:: WHAT THE TASK ASKS ::
No pictures in the copy. Write out the listing below exactly.

:: INFORMATION SUPPLIED ::

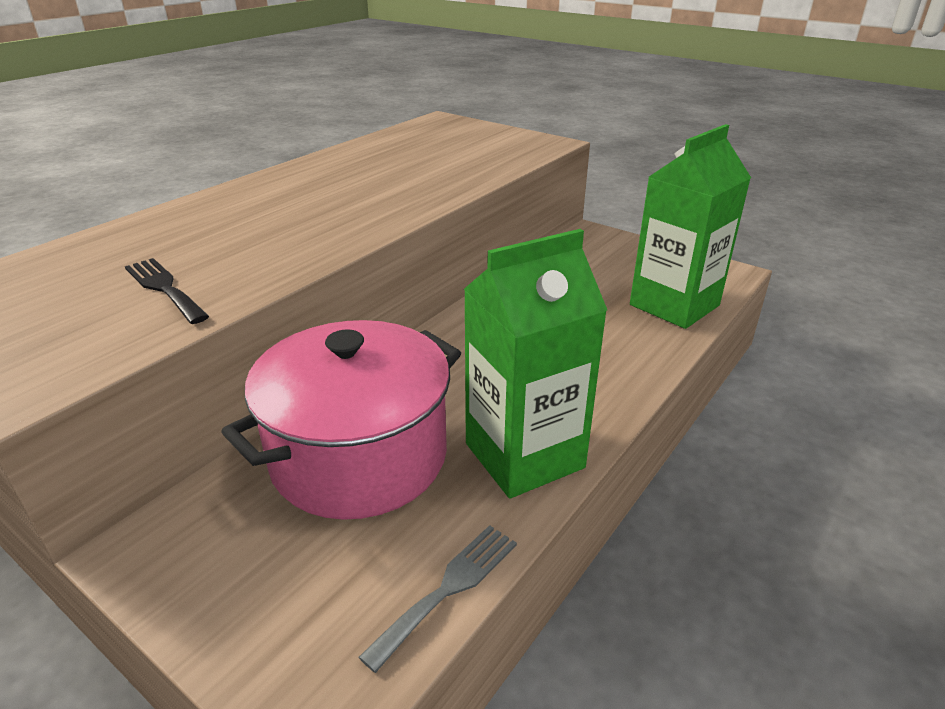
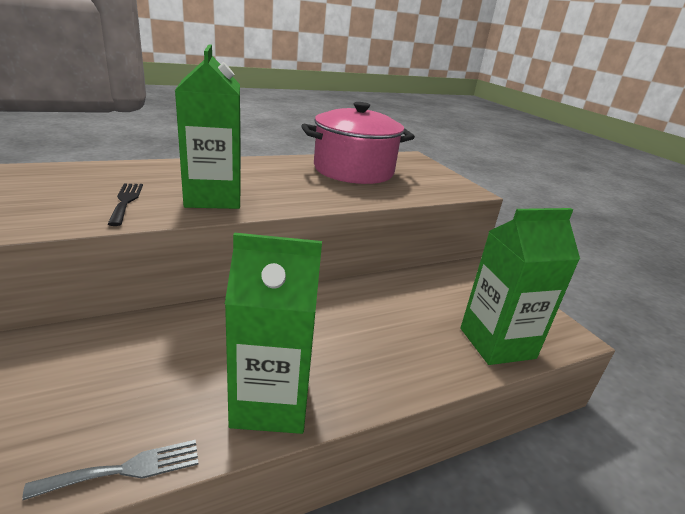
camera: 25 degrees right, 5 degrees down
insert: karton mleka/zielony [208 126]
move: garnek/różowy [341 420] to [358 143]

:: ANSWER TO THE EXERCISE ::
camera: 25 degrees right, 5 degrees down
insert: karton mleka/zielony [208 126]
move: garnek/różowy [341 420] to [358 143]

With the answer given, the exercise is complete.